━━━ Task data ━━━

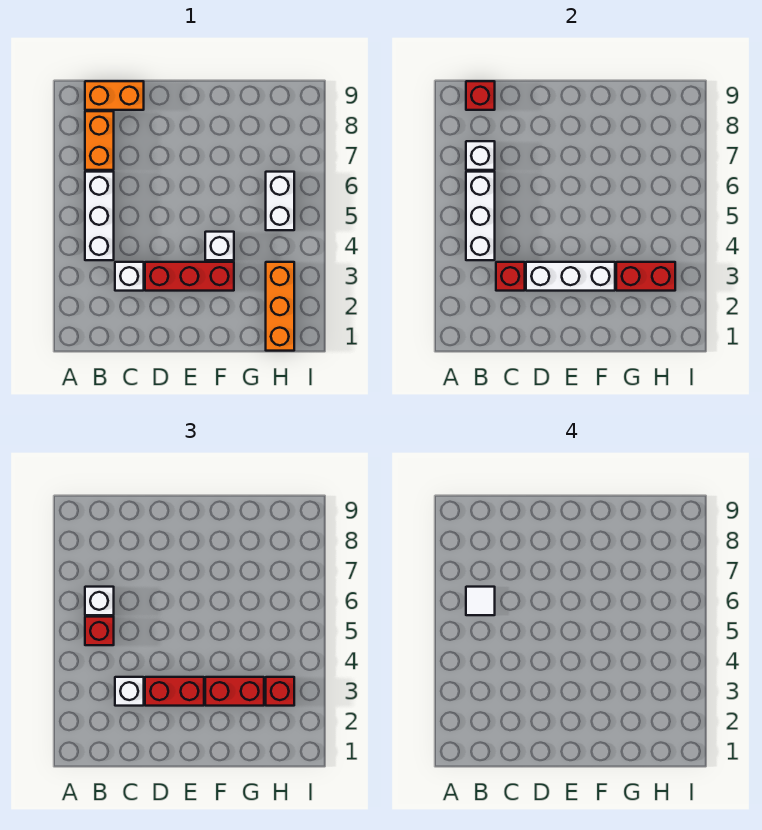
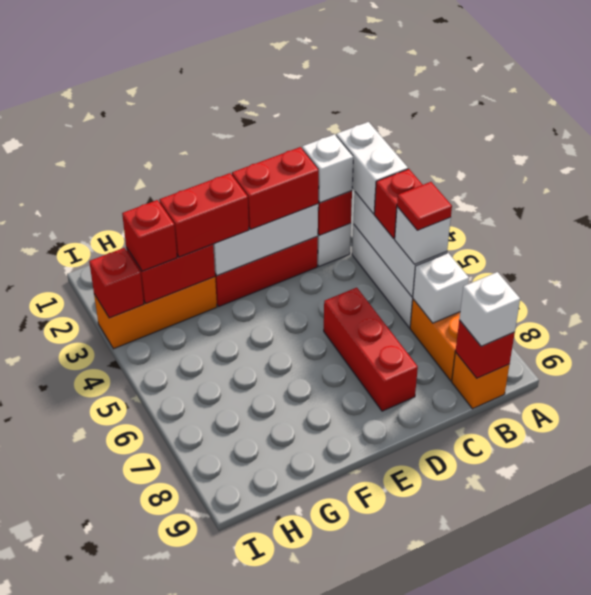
white 1x1 tile [466,587,495,615] -> red 1x1 tile [397,182,452,230]
orange 1x2 brick [85,81,144,110] -> orange 1x1 brick [452,352,509,409]
none -> red 1x3 brick [324,288,418,411]
white 1x1 brick [205,232,234,260] -> white 1x1 brick moved to [459,272,520,346]
orange 1x3 brick [266,262,294,351] -> orange 1x3 brick turned to [94,277,217,349]
white 1x2 brick [266,172,294,230] -> white 1x2 brick moved to [336,122,408,214]
none -> red 1x1 brick [89,248,144,318]

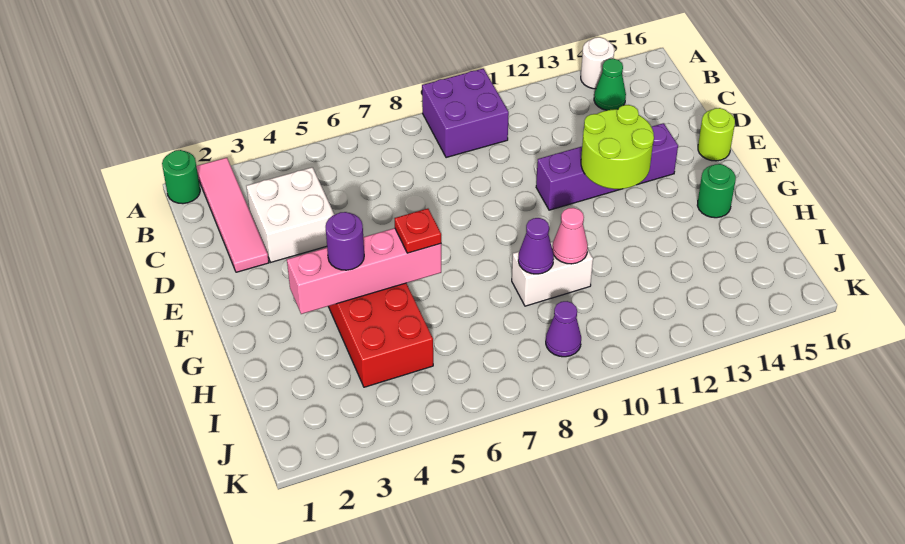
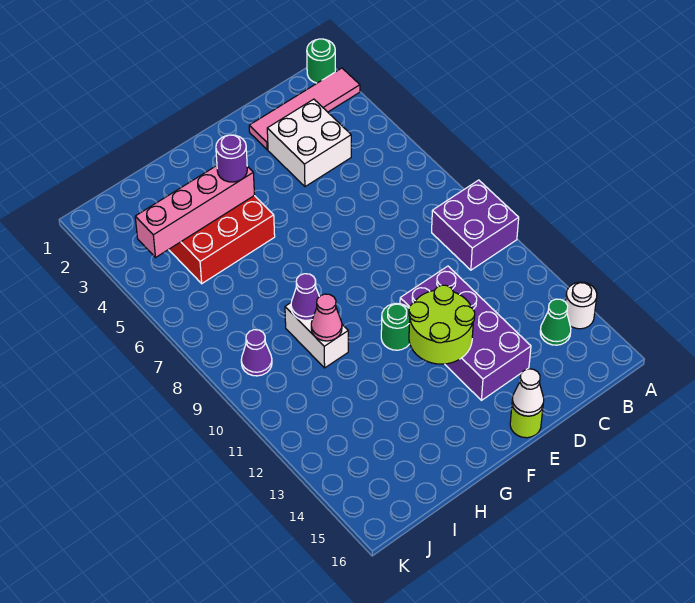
purple 1x4 brick [536,123,678,210] -> purple 2x4 brick [400,266,531,400]
none -> white 1x1 cone [512,369,544,416]
pink 1x4 brick [287,228,441,314] -> pink 1x4 brick turned to [135,166,254,257]
red 1x1 plate [395,209,441,253] -> none
green 1x1 round brick [697,164,736,218] -> green 1x1 round brick moved to [381,303,410,350]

━━━

(Your assignment):
Report every line in the listing that holds the word "brick".

(Exercise output):
orange 1x2 brick [85,81,144,110] -> orange 1x1 brick [452,352,509,409]
none -> red 1x3 brick [324,288,418,411]
white 1x1 brick [205,232,234,260] -> white 1x1 brick moved to [459,272,520,346]
orange 1x3 brick [266,262,294,351] -> orange 1x3 brick turned to [94,277,217,349]
white 1x2 brick [266,172,294,230] -> white 1x2 brick moved to [336,122,408,214]
none -> red 1x1 brick [89,248,144,318]
purple 1x4 brick [536,123,678,210] -> purple 2x4 brick [400,266,531,400]
pink 1x4 brick [287,228,441,314] -> pink 1x4 brick turned to [135,166,254,257]
green 1x1 round brick [697,164,736,218] -> green 1x1 round brick moved to [381,303,410,350]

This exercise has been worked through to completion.